--- Start of Supplied records ---

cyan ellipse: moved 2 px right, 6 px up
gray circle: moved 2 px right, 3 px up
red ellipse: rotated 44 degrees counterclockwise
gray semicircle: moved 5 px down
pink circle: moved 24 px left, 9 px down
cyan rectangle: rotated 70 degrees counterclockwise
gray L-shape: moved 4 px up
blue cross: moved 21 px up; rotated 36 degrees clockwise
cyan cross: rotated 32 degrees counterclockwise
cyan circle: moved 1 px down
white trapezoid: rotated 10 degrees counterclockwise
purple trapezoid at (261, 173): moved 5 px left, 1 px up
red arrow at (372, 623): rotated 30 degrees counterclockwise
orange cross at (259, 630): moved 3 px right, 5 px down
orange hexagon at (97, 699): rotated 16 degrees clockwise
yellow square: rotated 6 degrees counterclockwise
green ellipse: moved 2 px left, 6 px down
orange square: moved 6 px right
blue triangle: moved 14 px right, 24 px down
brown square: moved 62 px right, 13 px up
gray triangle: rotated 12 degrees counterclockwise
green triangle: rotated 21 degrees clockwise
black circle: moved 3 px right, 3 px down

--- End of Supplied records ---

[Problem]:
Can you output all of the records above again, each line unchanged and in its original order?

[Solution for this task]:
cyan ellipse: moved 2 px right, 6 px up
gray circle: moved 2 px right, 3 px up
red ellipse: rotated 44 degrees counterclockwise
gray semicircle: moved 5 px down
pink circle: moved 24 px left, 9 px down
cyan rectangle: rotated 70 degrees counterclockwise
gray L-shape: moved 4 px up
blue cross: moved 21 px up; rotated 36 degrees clockwise
cyan cross: rotated 32 degrees counterclockwise
cyan circle: moved 1 px down
white trapezoid: rotated 10 degrees counterclockwise
purple trapezoid at (261, 173): moved 5 px left, 1 px up
red arrow at (372, 623): rotated 30 degrees counterclockwise
orange cross at (259, 630): moved 3 px right, 5 px down
orange hexagon at (97, 699): rotated 16 degrees clockwise
yellow square: rotated 6 degrees counterclockwise
green ellipse: moved 2 px left, 6 px down
orange square: moved 6 px right
blue triangle: moved 14 px right, 24 px down
brown square: moved 62 px right, 13 px up
gray triangle: rotated 12 degrees counterclockwise
green triangle: rotated 21 degrees clockwise
black circle: moved 3 px right, 3 px down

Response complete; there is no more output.